**Exercise prompt**.
In the data below, one line contains "relocated: RoyalPurpleRootVegetable (no." and a later one contains "spun: BrightYellowPocketCalculator (no.". Print both, with every line between them, exactly and alone.
*** Opening Information supplied ***
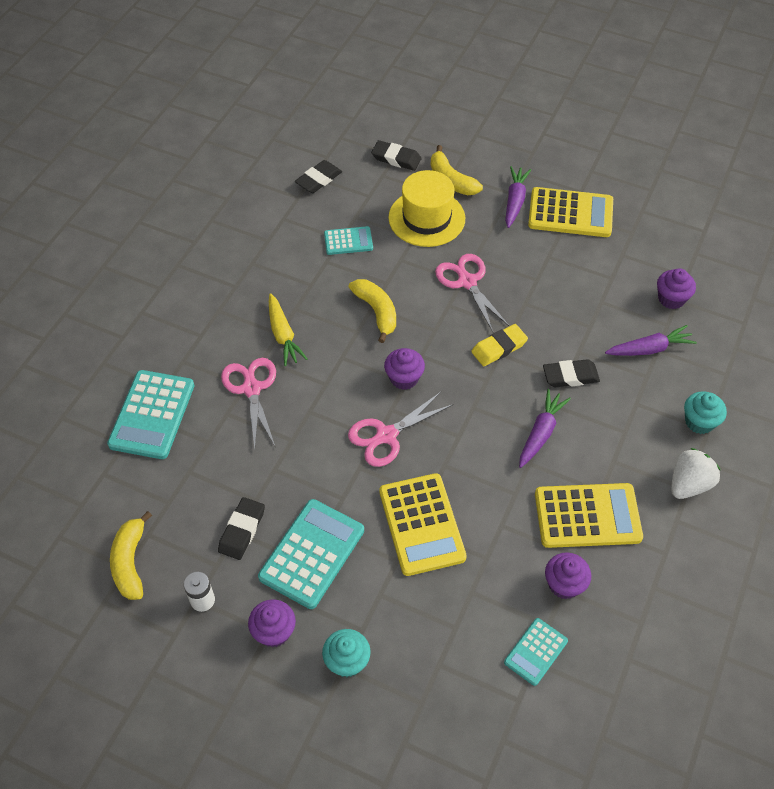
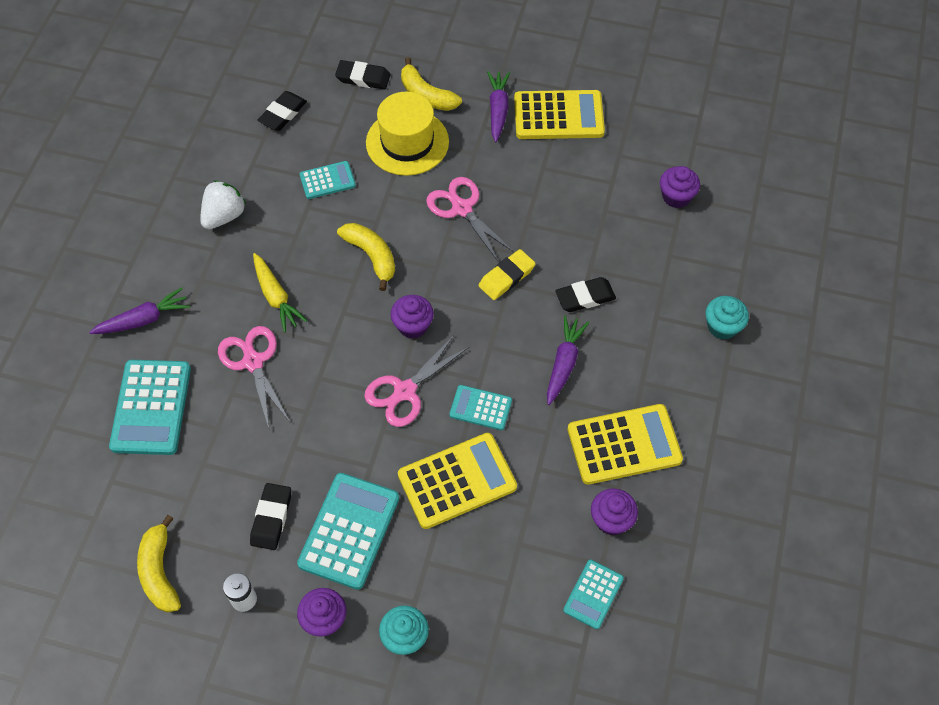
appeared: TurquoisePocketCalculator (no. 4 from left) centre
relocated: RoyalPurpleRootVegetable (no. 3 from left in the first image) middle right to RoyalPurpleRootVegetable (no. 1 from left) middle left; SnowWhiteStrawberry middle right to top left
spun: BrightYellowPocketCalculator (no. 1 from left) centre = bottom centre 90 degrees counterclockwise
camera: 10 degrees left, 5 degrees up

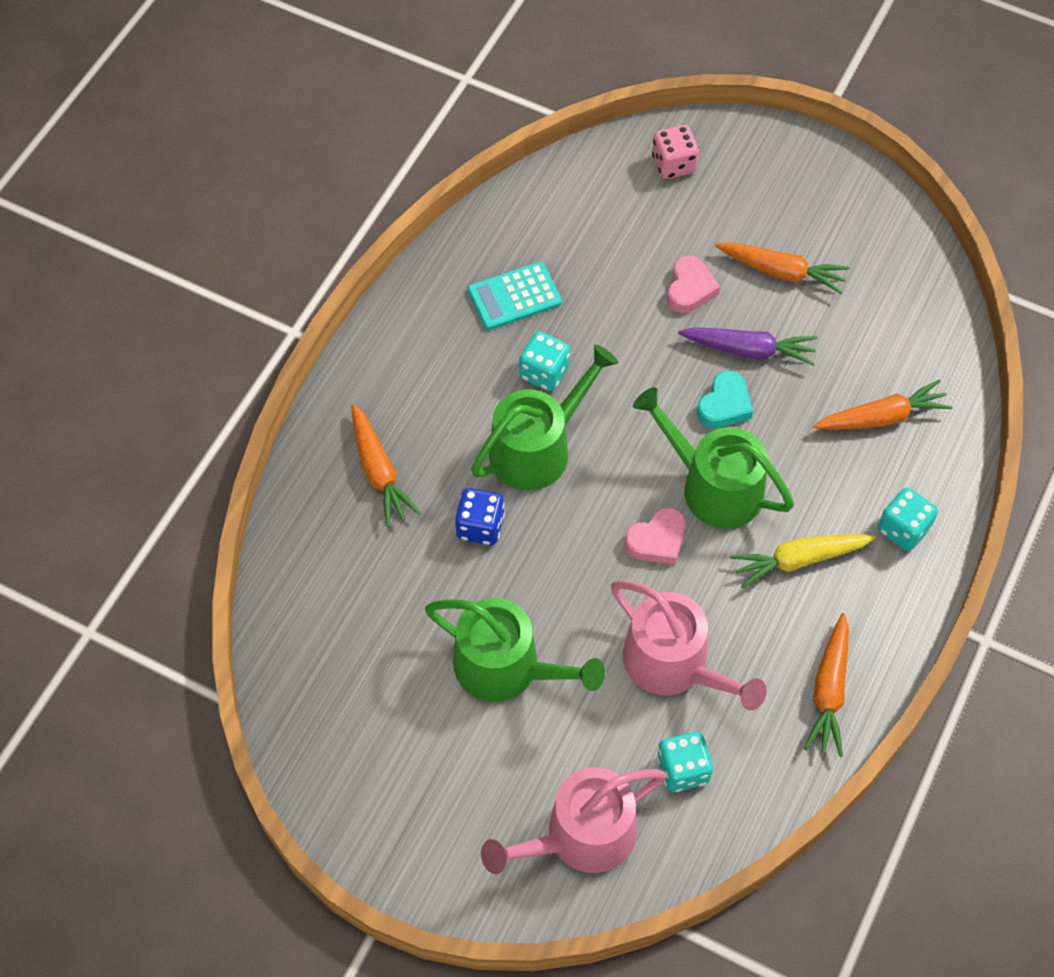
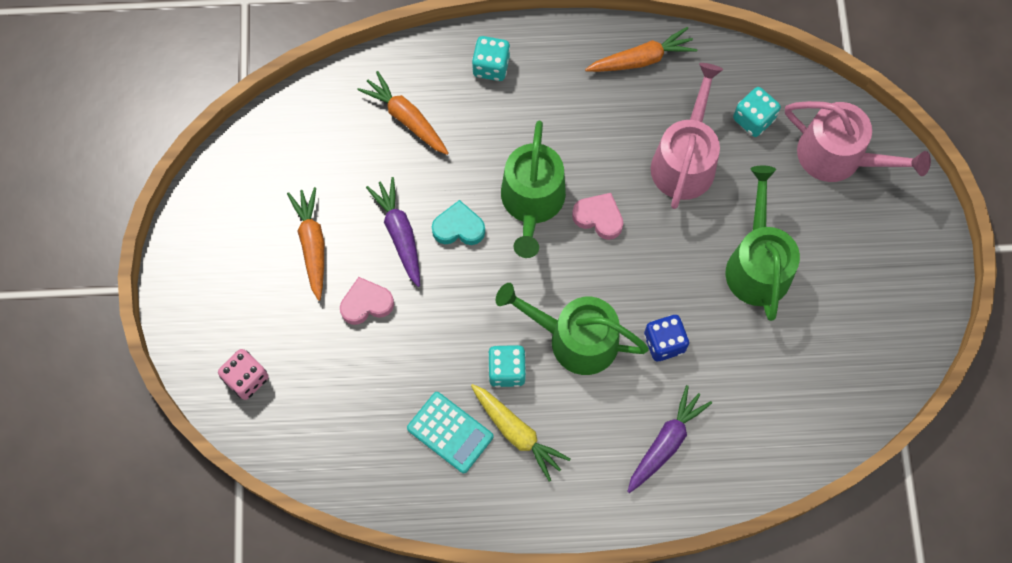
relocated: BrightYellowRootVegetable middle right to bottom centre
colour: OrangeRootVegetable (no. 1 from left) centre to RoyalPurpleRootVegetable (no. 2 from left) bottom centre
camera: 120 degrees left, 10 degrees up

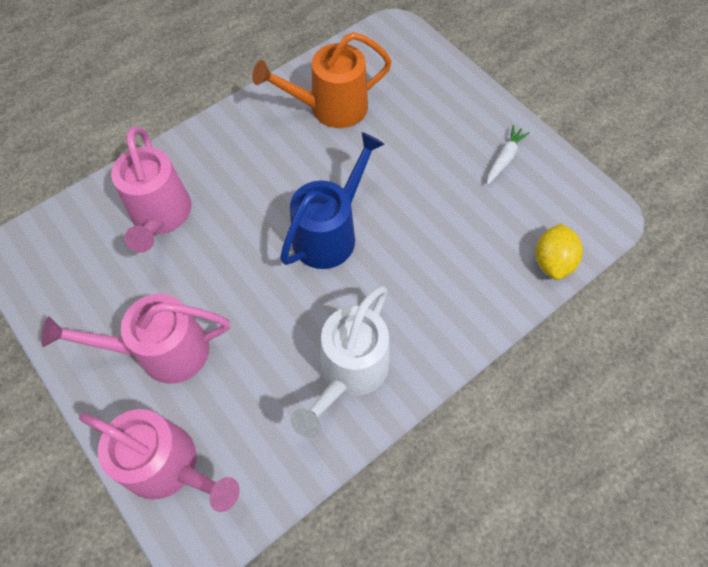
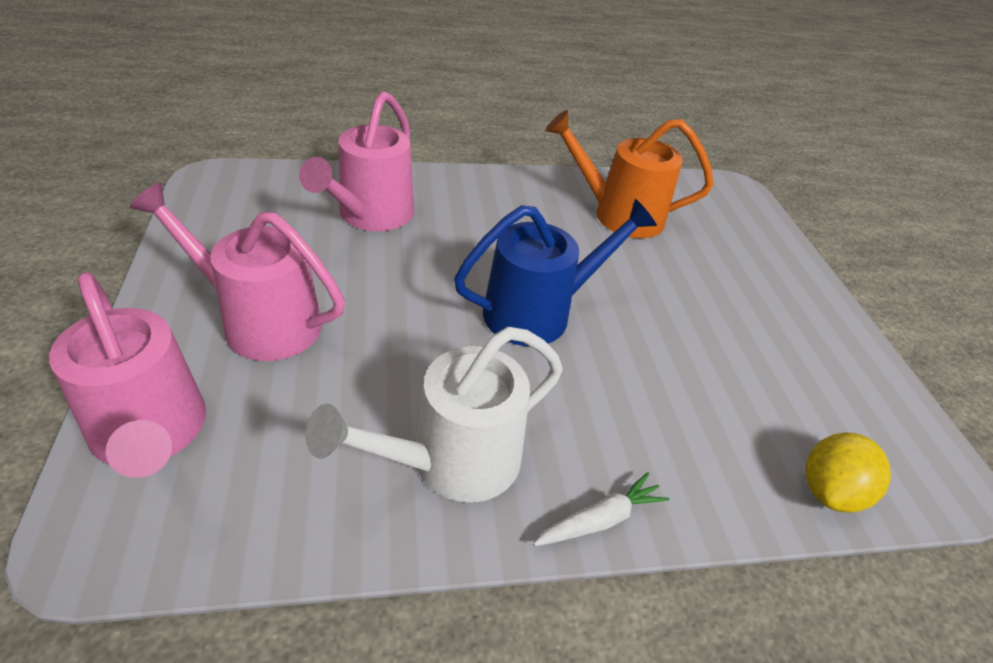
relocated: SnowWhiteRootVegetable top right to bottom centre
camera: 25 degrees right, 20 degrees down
*** Closing Information supplied ***
**Task result**.
relocated: RoyalPurpleRootVegetable (no. 3 from left in the first image) middle right to RoyalPurpleRootVegetable (no. 1 from left) middle left; SnowWhiteStrawberry middle right to top left
spun: BrightYellowPocketCalculator (no. 1 from left) centre = bottom centre 90 degrees counterclockwise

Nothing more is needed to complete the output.